● DATA SECTION:
◇ ◇ ◇ ◇ ◇ ◇ ◇

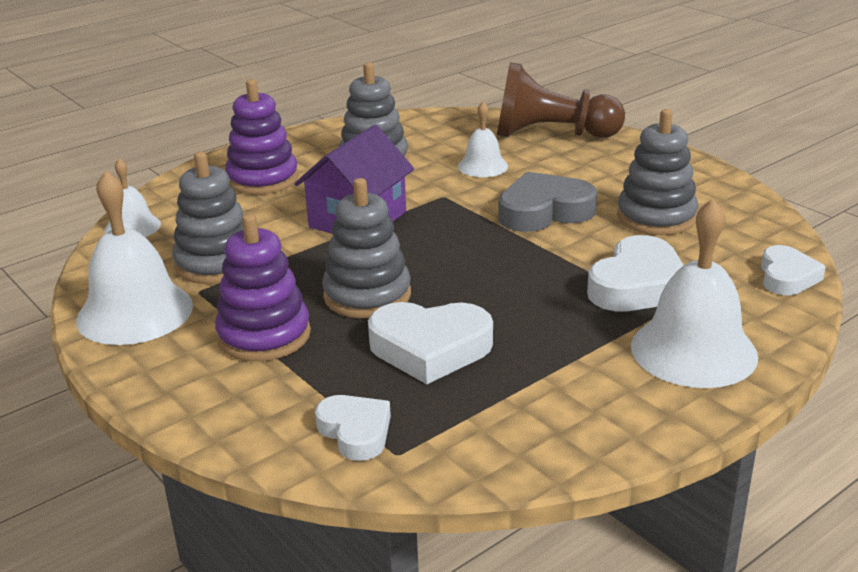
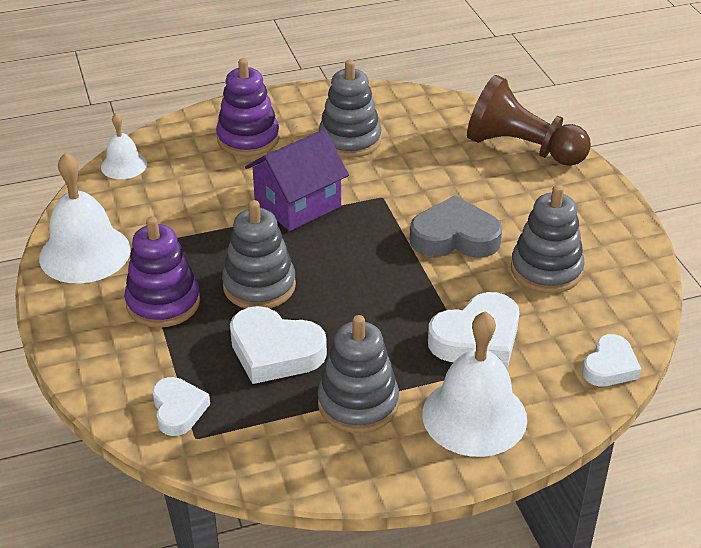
camera: 20 degrees right, 10 degrees up
(216, 263) = (166, 221): grey stacking toy -> grey stacking toy (358, 403)
(483, 166) = (437, 171): white bell -> none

◇ ◇ ◇ ◇ ◇ ◇ ◇

● PROBLEM DETAILS:
Excluding all images, transcribe the material word for word.

● EXERCISE RESPONSE:
camera: 20 degrees right, 10 degrees up
(216, 263) = (166, 221): grey stacking toy -> grey stacking toy (358, 403)
(483, 166) = (437, 171): white bell -> none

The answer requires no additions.